**EXERCISE BRIEF:**
Where a line of the records holds the string "blue", copy that line.

**EXTRACTED MATERIAL:**

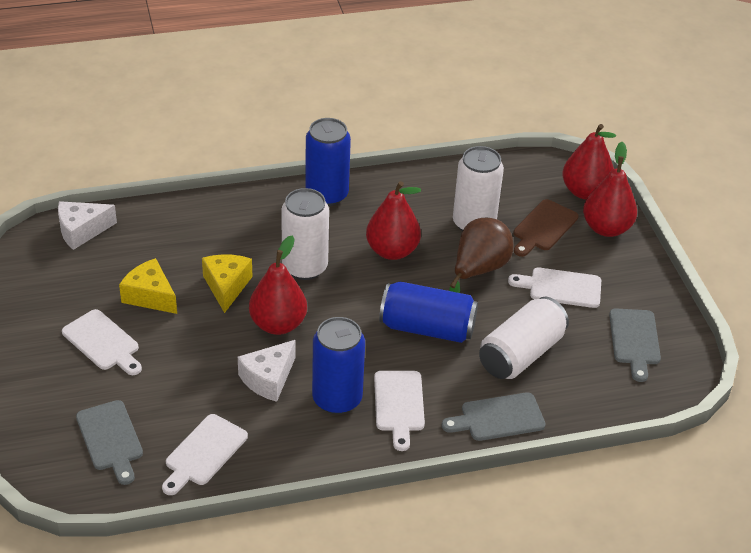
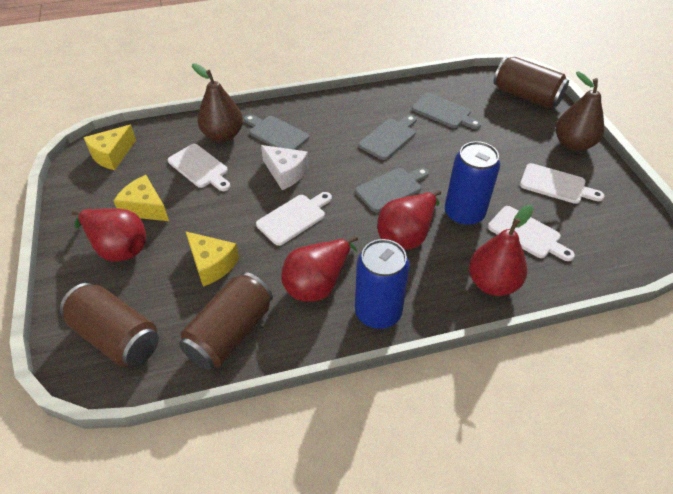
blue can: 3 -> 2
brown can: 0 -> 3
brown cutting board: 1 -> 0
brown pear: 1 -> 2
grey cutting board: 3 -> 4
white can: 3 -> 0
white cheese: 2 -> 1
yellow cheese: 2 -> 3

...

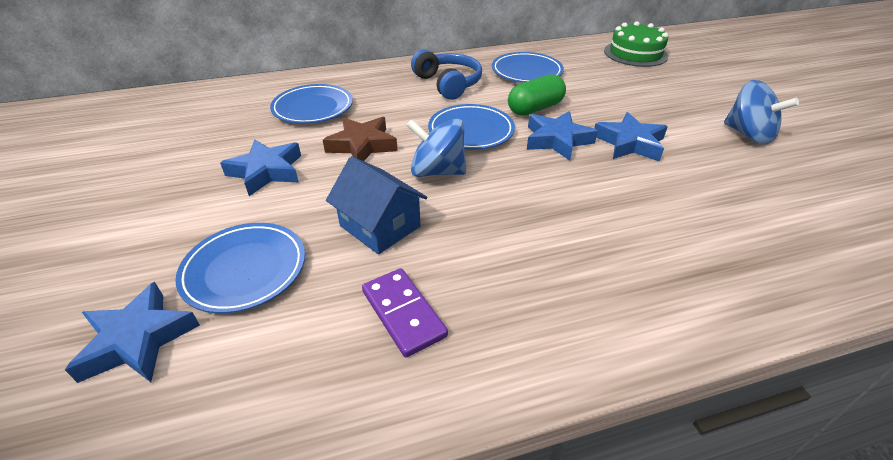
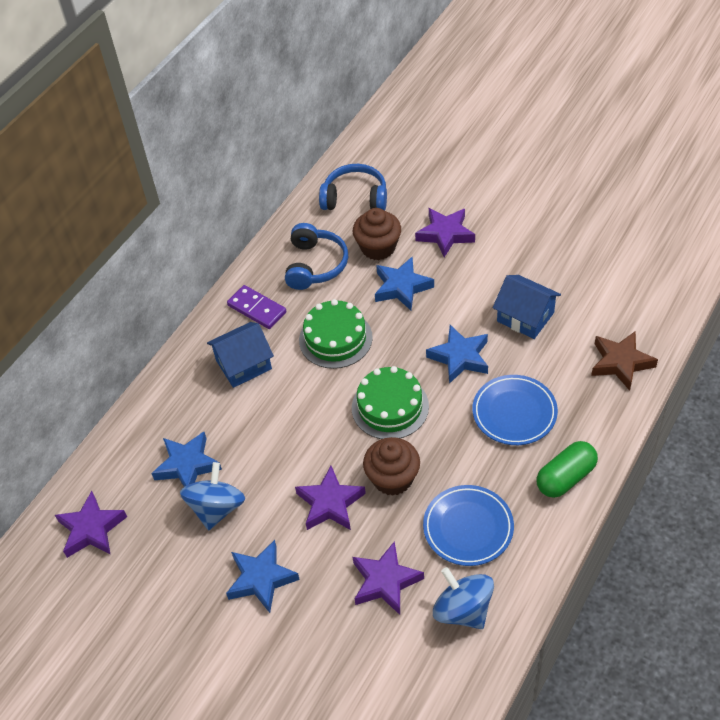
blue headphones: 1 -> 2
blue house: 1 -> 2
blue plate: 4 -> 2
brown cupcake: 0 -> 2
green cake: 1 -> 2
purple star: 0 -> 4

**EXERCISE ANSWER:**
blue can: 3 -> 2
blue headphones: 1 -> 2
blue house: 1 -> 2
blue plate: 4 -> 2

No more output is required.